======== Provided records

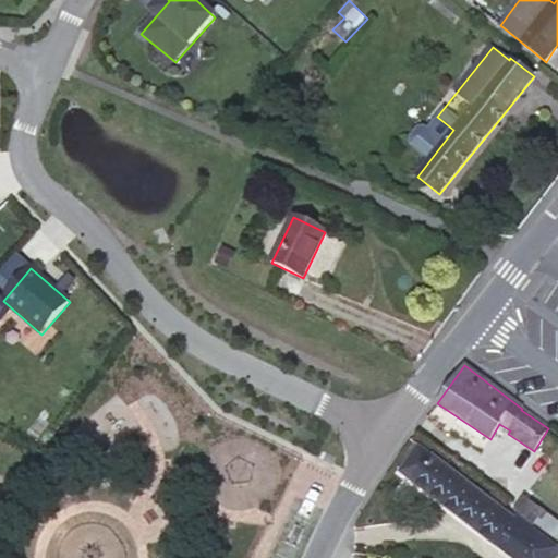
[(512,557),(552,557),(557,550),(557,548),(516,516),(513,519),(421,448),(403,472),(512,557)]
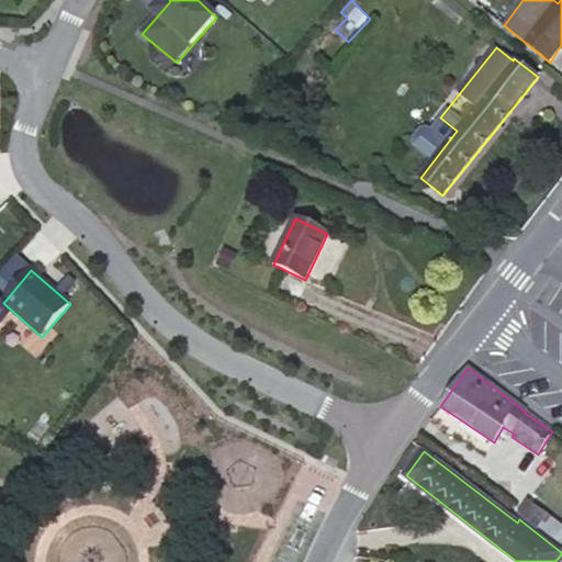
[(561,526),(527,501),(518,514),(537,529),(539,527),(561,544),(561,526)]
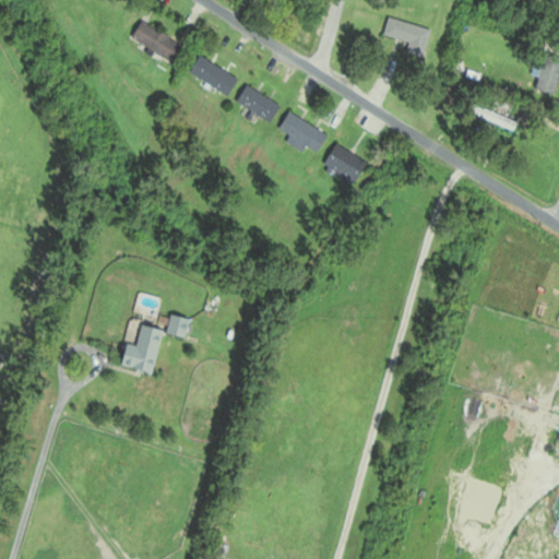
[(132,36),(171,62),(183,45),(143,19),(132,36)]
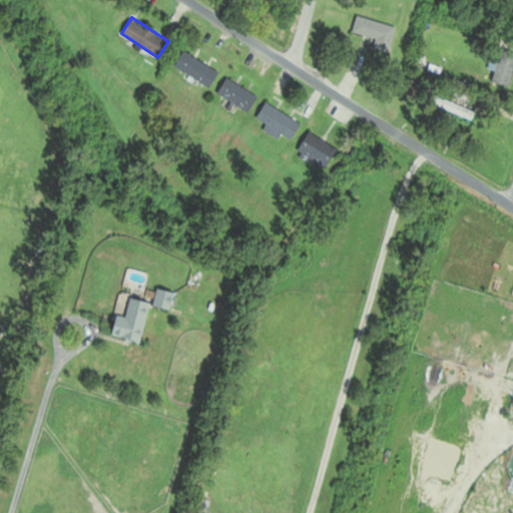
[(394,24),(355,18),(353,34),(375,37),(374,49),(390,52),(394,24)]
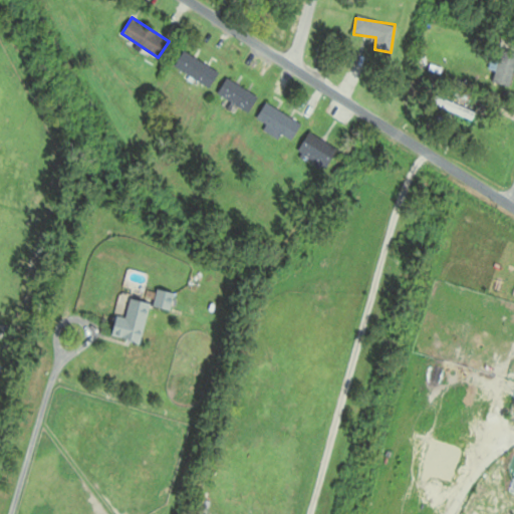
[(510,86),(513,72),(513,52),(502,49),(493,81),(510,86)]
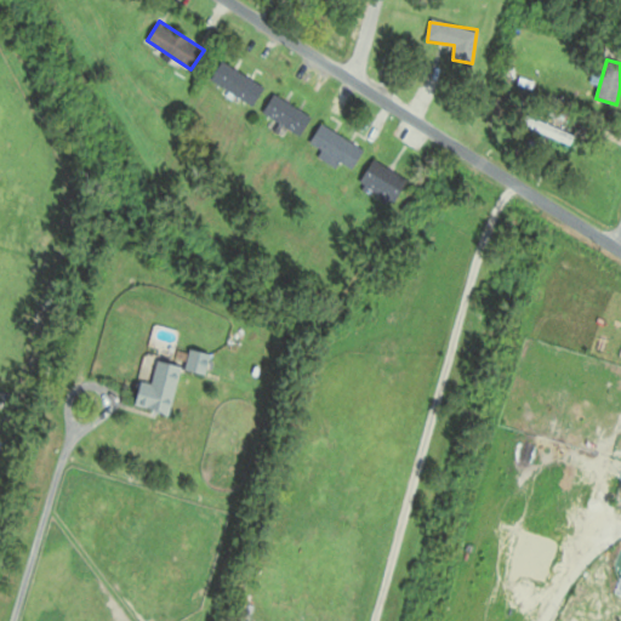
[(211,84),(256,104),(266,84),(221,63),(211,84)]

================

Please give again, word for word, the lines from the one containing "[(510,86),(513,72),(513,52),(502,49),(493,81),(510,86)]" through the last line of the listing above, inclusive, and leave out pictures.

> Answer to this exercise
[(510,86),(513,72),(513,52),(502,49),(493,81),(510,86)]
[(211,84),(256,104),(266,84),(221,63),(211,84)]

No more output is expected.